* _Work item_
From the line containing "turquoise goblet: 12 -> 13" to the last line of the data, both included, transcribe each line exactly, leaving out pictures and adding nothing.

* _Task input_
_ _ _
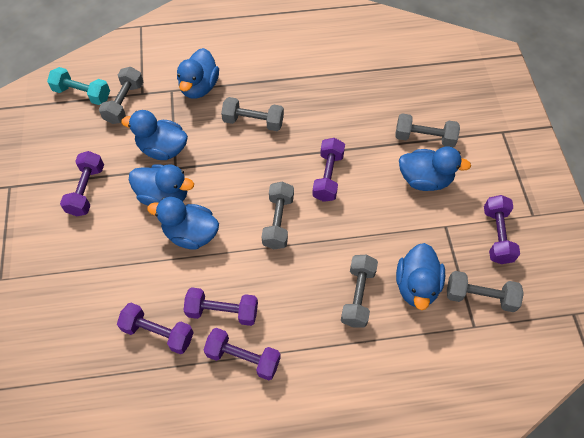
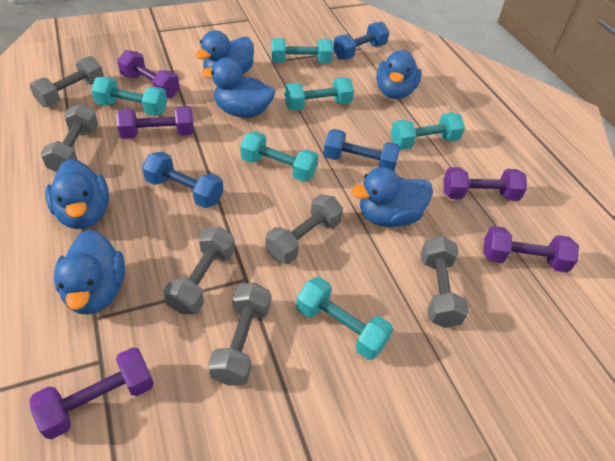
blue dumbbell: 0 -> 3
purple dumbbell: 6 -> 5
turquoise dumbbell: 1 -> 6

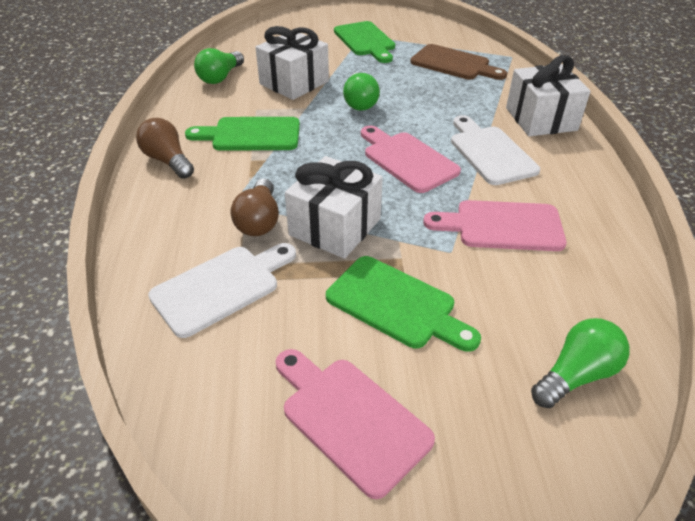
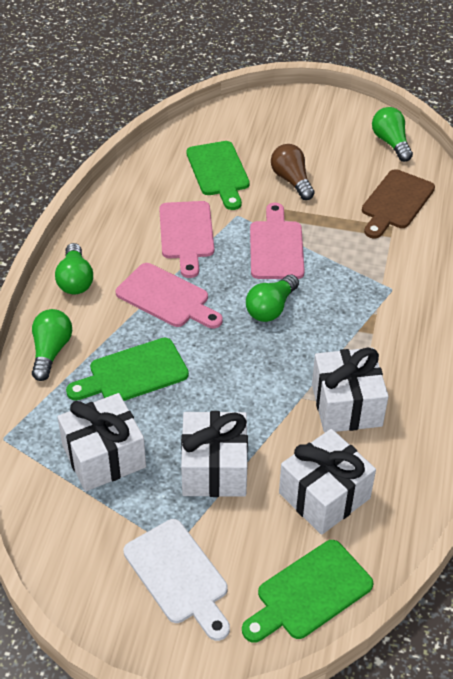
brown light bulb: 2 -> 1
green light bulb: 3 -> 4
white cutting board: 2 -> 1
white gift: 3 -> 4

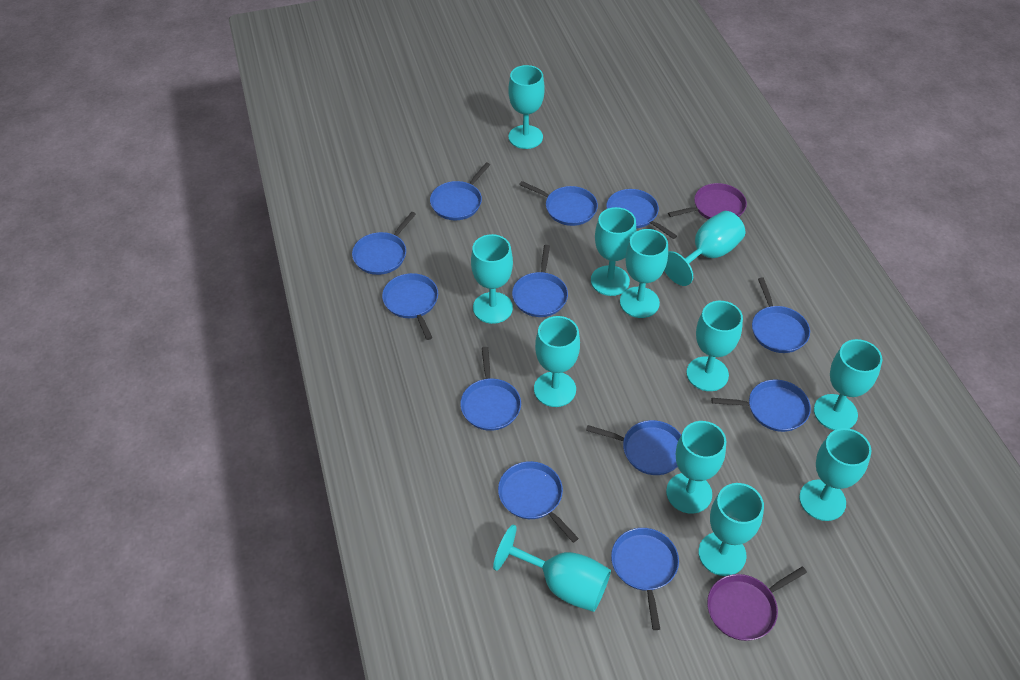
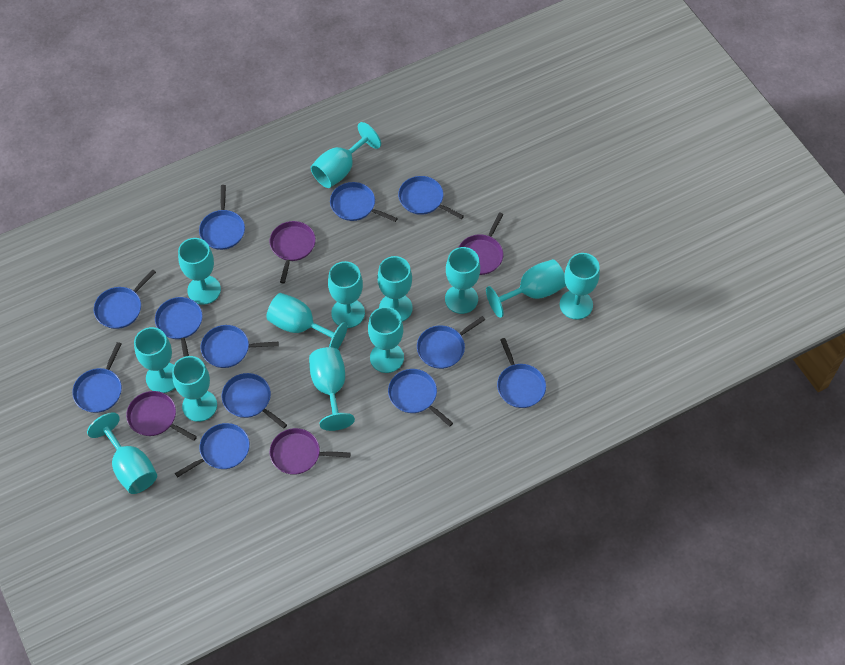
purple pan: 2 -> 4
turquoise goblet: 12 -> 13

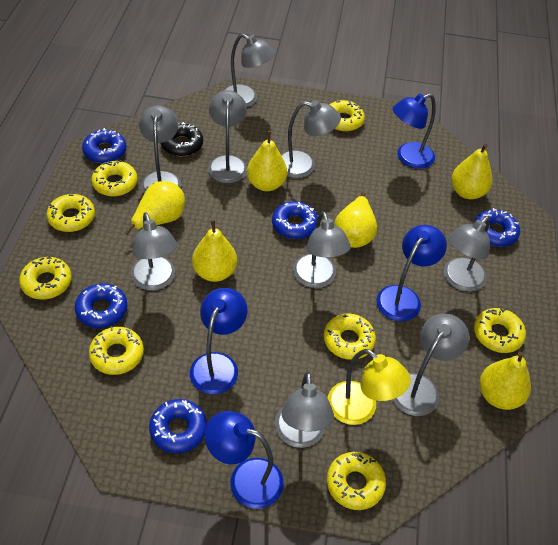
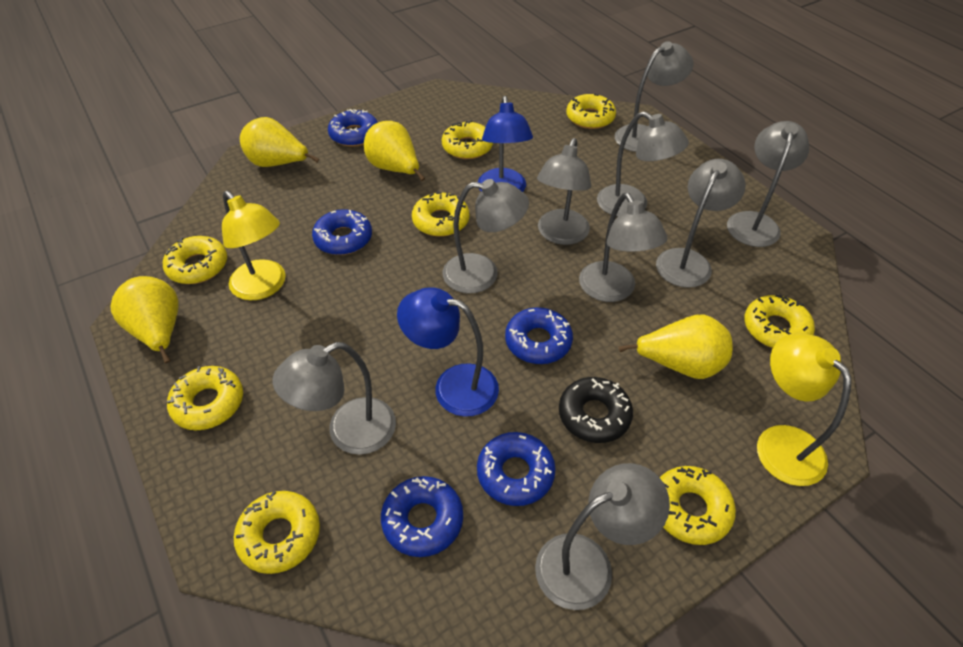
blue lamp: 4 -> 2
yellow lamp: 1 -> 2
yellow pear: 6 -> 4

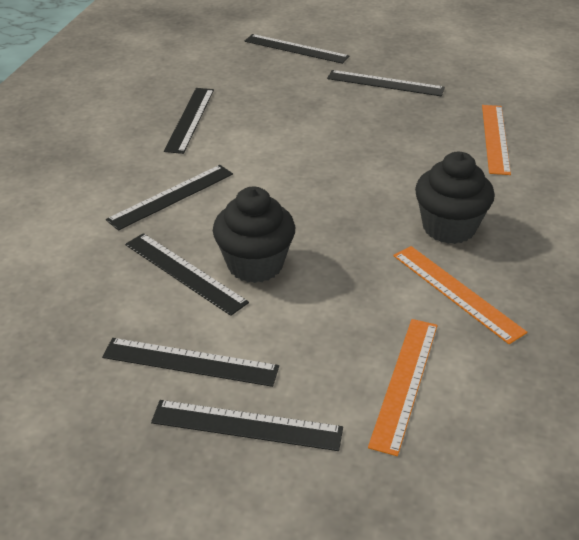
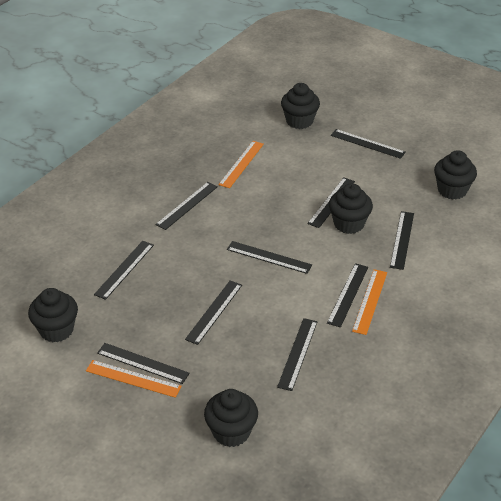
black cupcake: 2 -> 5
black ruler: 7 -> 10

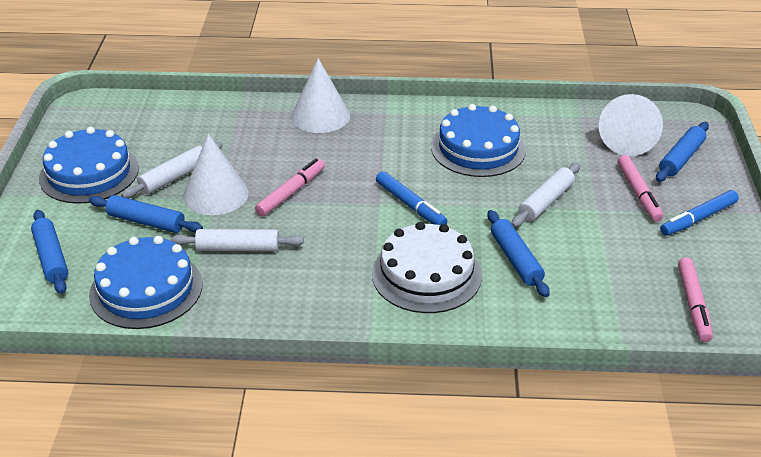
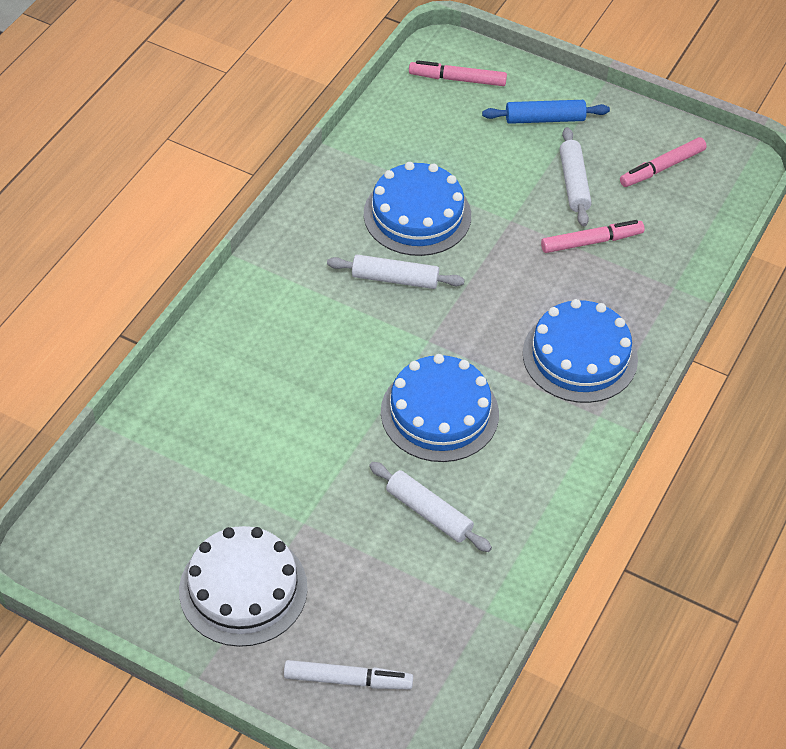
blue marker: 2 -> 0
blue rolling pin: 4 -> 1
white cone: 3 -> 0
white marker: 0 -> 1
_ _ _
* _Response box_
turquoise goblet: 12 -> 13

blue lamp: 4 -> 2
yellow lamp: 1 -> 2
yellow pear: 6 -> 4

black cupcake: 2 -> 5
black ruler: 7 -> 10

blue marker: 2 -> 0
blue rolling pin: 4 -> 1
white cone: 3 -> 0
white marker: 0 -> 1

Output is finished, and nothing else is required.